WHAT TO DO: Return the listing in full and exactly, but without a single picture.

[[ MATERIAL SUPPLIED, beginning ]]

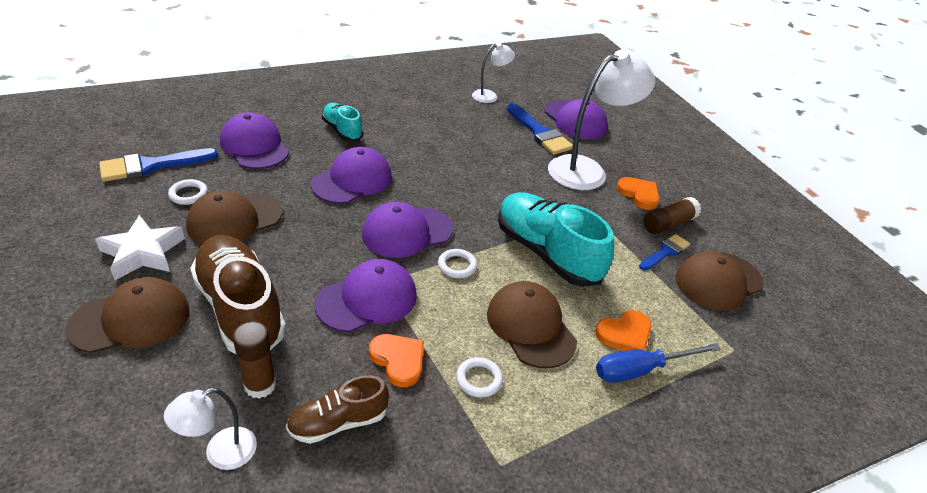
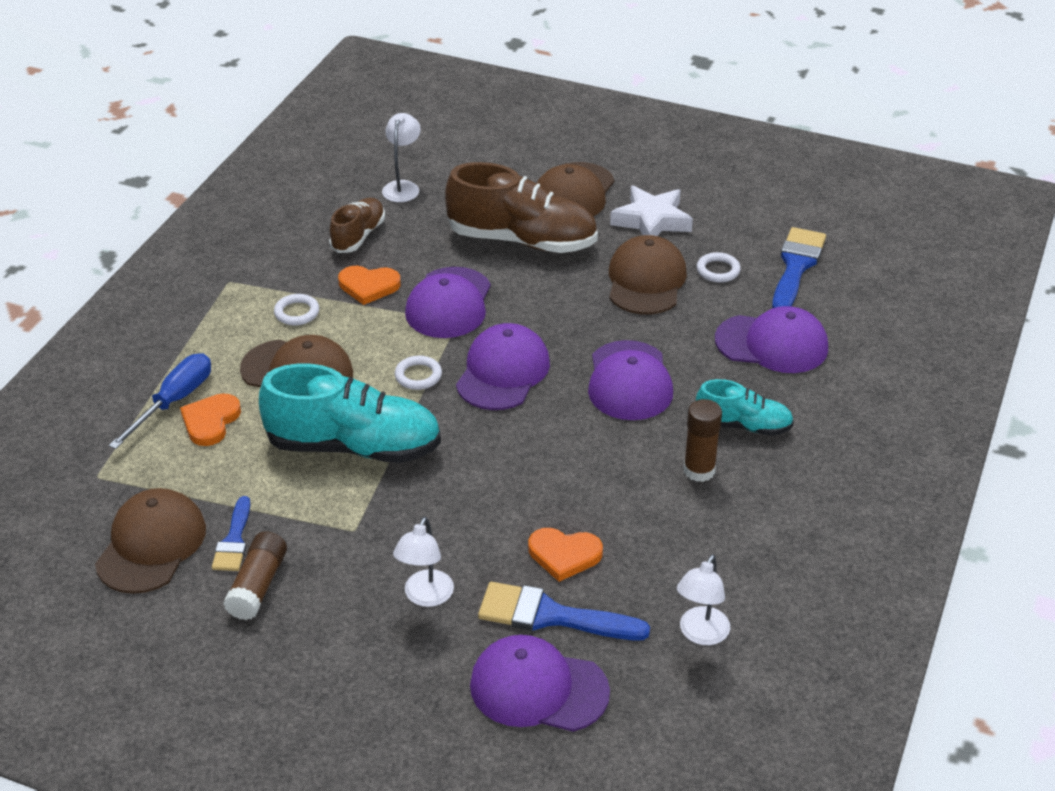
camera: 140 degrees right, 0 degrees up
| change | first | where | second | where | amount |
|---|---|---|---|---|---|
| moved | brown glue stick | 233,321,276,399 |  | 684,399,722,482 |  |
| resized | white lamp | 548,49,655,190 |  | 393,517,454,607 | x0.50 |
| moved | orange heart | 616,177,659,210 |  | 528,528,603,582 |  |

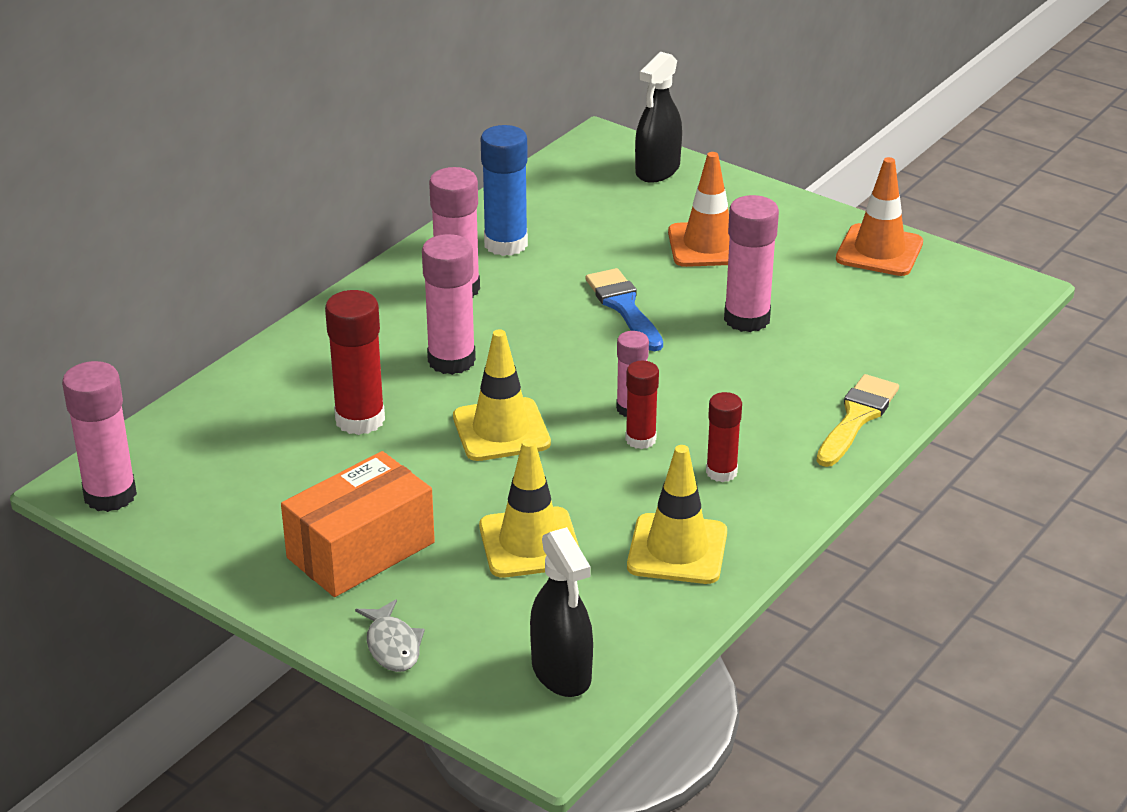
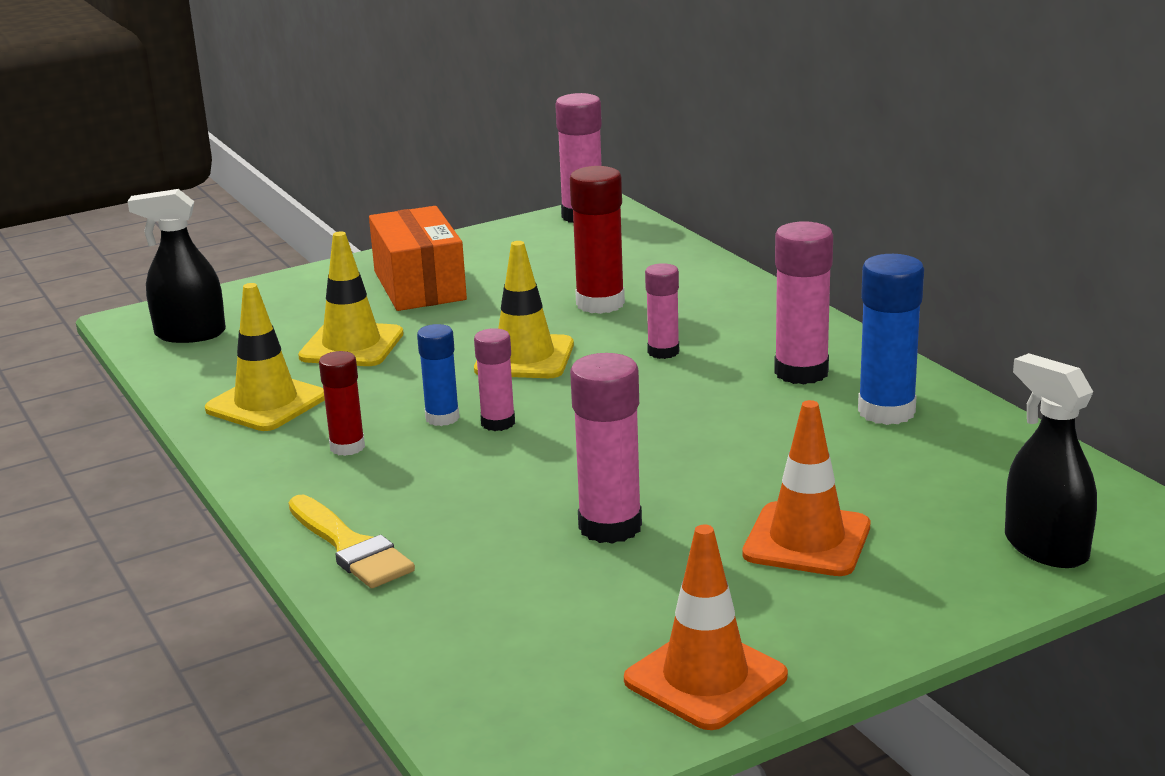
camera: 115 degrees right, 10 degrees down
| change | first | where | second | where | amount |
|---|---|---|---|---|---|
| removed | grey fish | 355,599,425,672 |  |  |  |
| resized | pink glue stick | 422,234,476,375 |  | 645,263,679,359 | x0.61 |
| removed | blue brush | 586,268,663,351 |  |  |  |
| recoloured | red glue stick | 625,361,659,449 | blue glue stick | 417,324,460,426 |  |

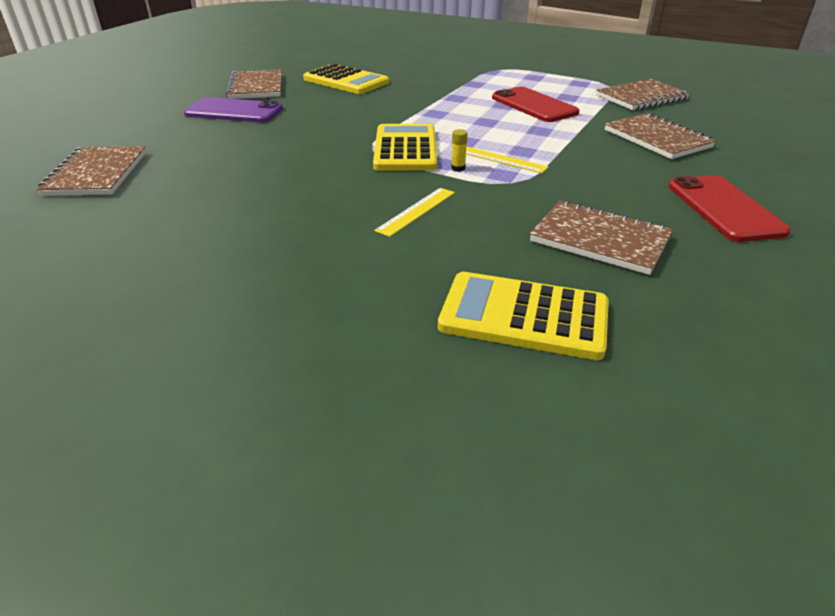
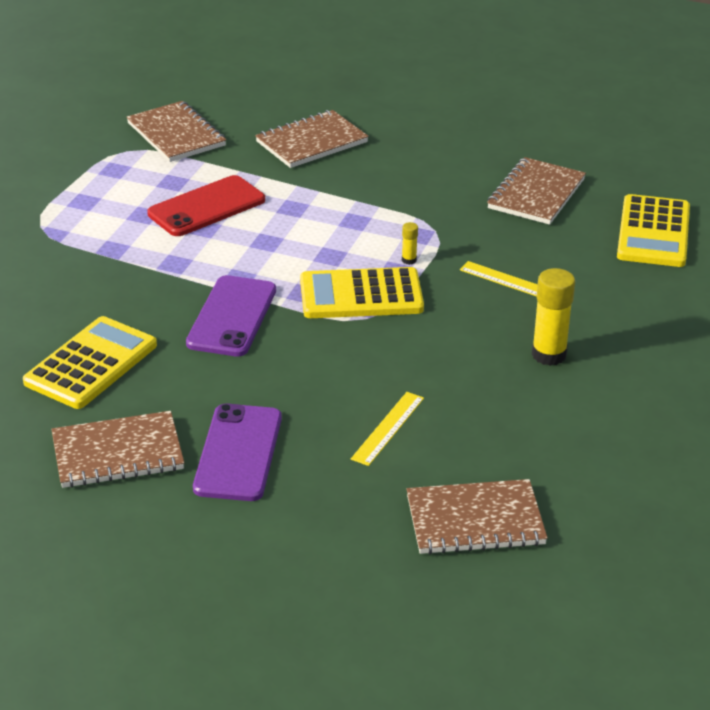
camera: 95 degrees left, 0 degrees up
| change | first | where | second | where | amount |
|---|---|---|---|---|---|
| moved | yellow ruler | 466,146,549,173 |  | 351,392,424,466 |  |
| removed | red phone | 668,175,791,242 |  |  |  |
| added |  |  | purple phone | 186,275,276,357 |  |
| added |  |  | yellow glue stick | 532,268,575,366 |  |

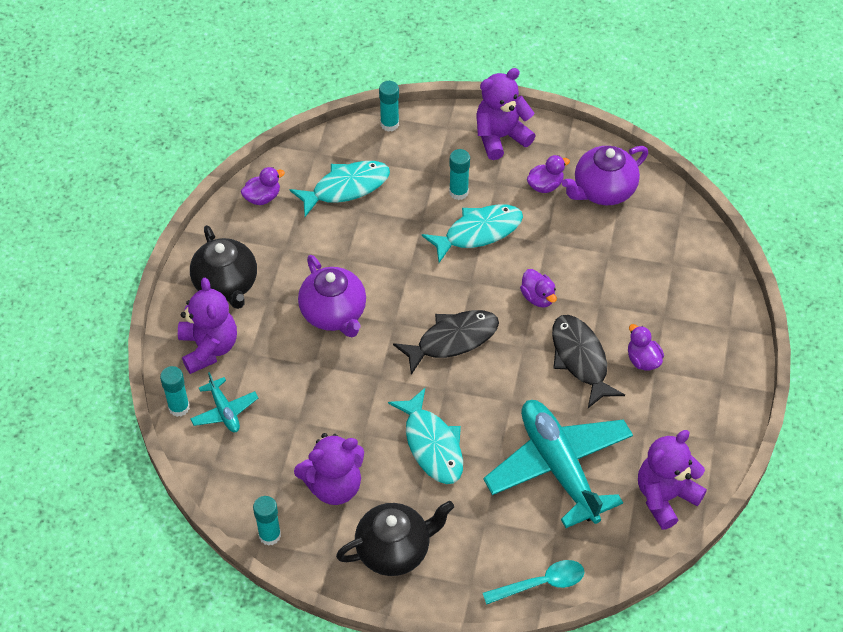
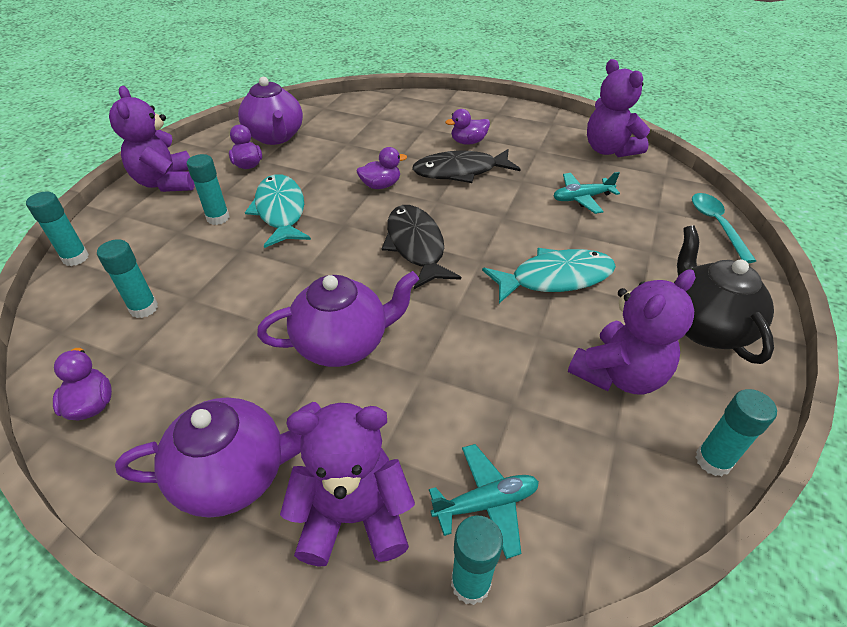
camera: 80 degrees left, 10 degrees down
| change | first | where | second | where | amount |
|---|---|---|---|---|---|
| recoloured | black teapot | 190,225,257,309 | purple teapot | 115,398,321,518 |  |
| replaced | turquoise fish | 290,161,390,217 | turquoise glue stick | 97,239,158,318 |  |
| turned | purple teddy bear | 294,433,364,505 |  | 568,269,696,394 | 60 degrees clockwise |
| resized | turquoise plane | 483,400,633,528 |  | 554,172,620,214 | x0.45 |

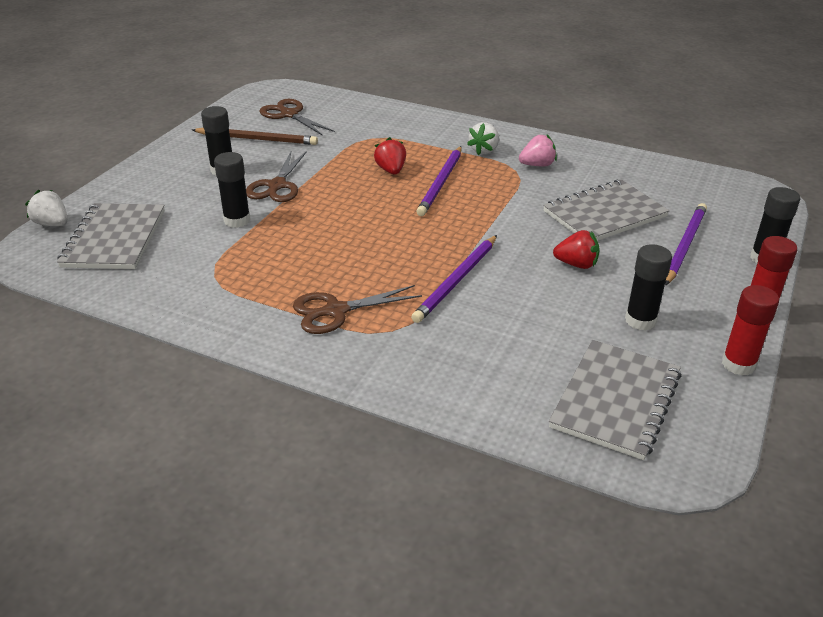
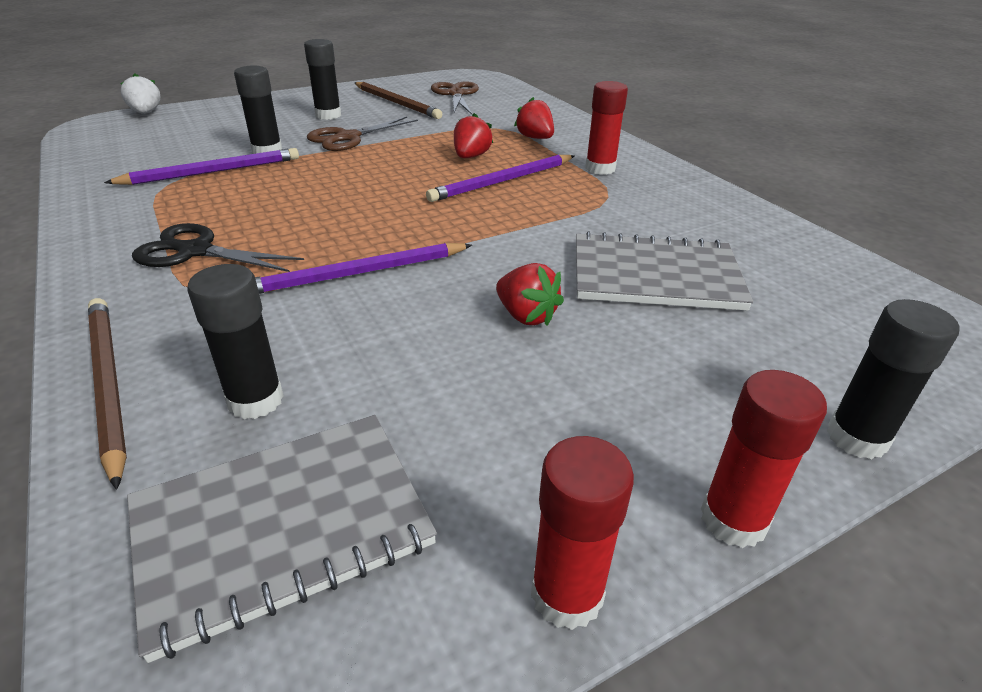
camera: 35 degrees right, 0 degrees up
| change | first | where | second | where | amount |
|---|---|---|---|---|---|
| removed | grey notebook | 57,203,165,269 |  |  |  |
| recoloured | brown scissors | 293,285,422,334 | black scissors | 132,223,304,272 |  |
| replaced | white strawberry | 467,122,499,155 | red glue stick | 585,81,628,175 |  |
| removed | pink strawberry | 519,135,557,166 |  |  |  |
| moved | black glue stick | 625,244,672,331 |  | 187,264,284,419 |  |
| moved | purple pencil | 665,203,707,285 |  | 104,148,299,185 |  |
| added |  |  | brown pencil | 88,298,127,490 |  |
| added |  |  | red strawberry | 514,97,554,139 |  |

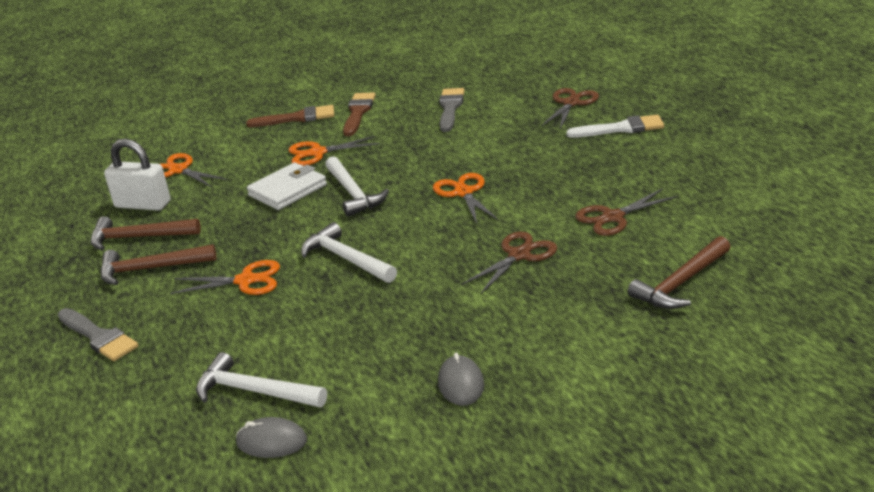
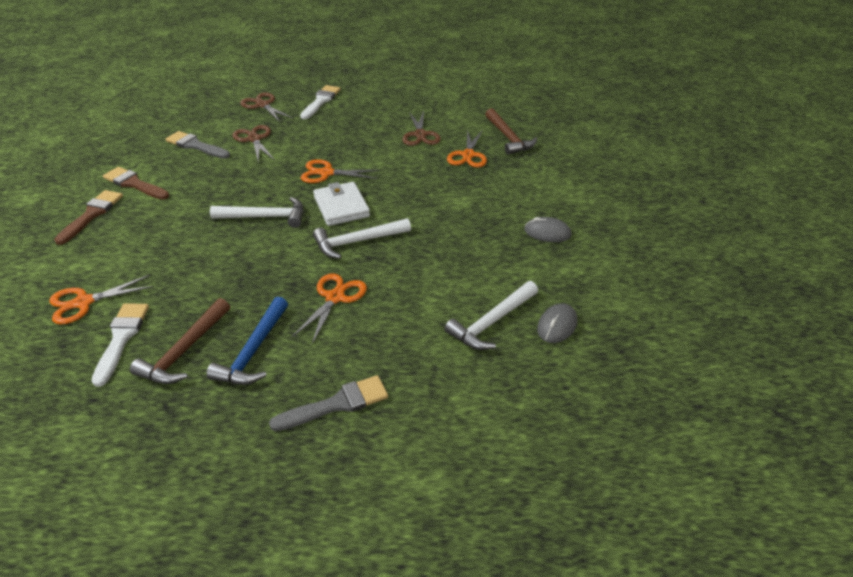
camera: 70 degrees left, 10 degrees up
| change | first | where | second | where | amount |
|---|---|---|---|---|---|
| recoloured | brown hammer | 100,244,216,285 | blue hammer | 206,297,288,385 |  |
| replaced | white padlock | 104,139,171,211 | white brush | 92,303,149,387 |  |
| moved | white wallet | 247,162,327,210 |  | 313,182,370,226 |  |
| moved | orange scissors | 289,136,380,166 |  | 447,129,487,168 |  |
| moved | brown scissors | 461,231,557,294 |  | 232,125,275,163 |  |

[[ MATERIAL SUPPLIED, end ]]

YOUR RESPONSE:
camera: 140 degrees right, 0 degrees up
| change | first | where | second | where | amount |
|---|---|---|---|---|---|
| moved | brown glue stick | 233,321,276,399 |  | 684,399,722,482 |  |
| resized | white lamp | 548,49,655,190 |  | 393,517,454,607 | x0.50 |
| moved | orange heart | 616,177,659,210 |  | 528,528,603,582 |  |

camera: 115 degrees right, 10 degrees down
| change | first | where | second | where | amount |
|---|---|---|---|---|---|
| removed | grey fish | 355,599,425,672 |  |  |  |
| resized | pink glue stick | 422,234,476,375 |  | 645,263,679,359 | x0.61 |
| removed | blue brush | 586,268,663,351 |  |  |  |
| recoloured | red glue stick | 625,361,659,449 | blue glue stick | 417,324,460,426 |  |

camera: 95 degrees left, 0 degrees up
| change | first | where | second | where | amount |
|---|---|---|---|---|---|
| moved | yellow ruler | 466,146,549,173 |  | 351,392,424,466 |  |
| removed | red phone | 668,175,791,242 |  |  |  |
| added |  |  | purple phone | 186,275,276,357 |  |
| added |  |  | yellow glue stick | 532,268,575,366 |  |

camera: 80 degrees left, 10 degrees down
| change | first | where | second | where | amount |
|---|---|---|---|---|---|
| recoloured | black teapot | 190,225,257,309 | purple teapot | 115,398,321,518 |  |
| replaced | turquoise fish | 290,161,390,217 | turquoise glue stick | 97,239,158,318 |  |
| turned | purple teddy bear | 294,433,364,505 |  | 568,269,696,394 | 60 degrees clockwise |
| resized | turquoise plane | 483,400,633,528 |  | 554,172,620,214 | x0.45 |

camera: 35 degrees right, 0 degrees up
| change | first | where | second | where | amount |
|---|---|---|---|---|---|
| removed | grey notebook | 57,203,165,269 |  |  |  |
| recoloured | brown scissors | 293,285,422,334 | black scissors | 132,223,304,272 |  |
| replaced | white strawberry | 467,122,499,155 | red glue stick | 585,81,628,175 |  |
| removed | pink strawberry | 519,135,557,166 |  |  |  |
| moved | black glue stick | 625,244,672,331 |  | 187,264,284,419 |  |
| moved | purple pencil | 665,203,707,285 |  | 104,148,299,185 |  |
| added |  |  | brown pencil | 88,298,127,490 |  |
| added |  |  | red strawberry | 514,97,554,139 |  |

camera: 70 degrees left, 10 degrees up
| change | first | where | second | where | amount |
|---|---|---|---|---|---|
| recoloured | brown hammer | 100,244,216,285 | blue hammer | 206,297,288,385 |  |
| replaced | white padlock | 104,139,171,211 | white brush | 92,303,149,387 |  |
| moved | white wallet | 247,162,327,210 |  | 313,182,370,226 |  |
| moved | orange scissors | 289,136,380,166 |  | 447,129,487,168 |  |
| moved | brown scissors | 461,231,557,294 |  | 232,125,275,163 |  |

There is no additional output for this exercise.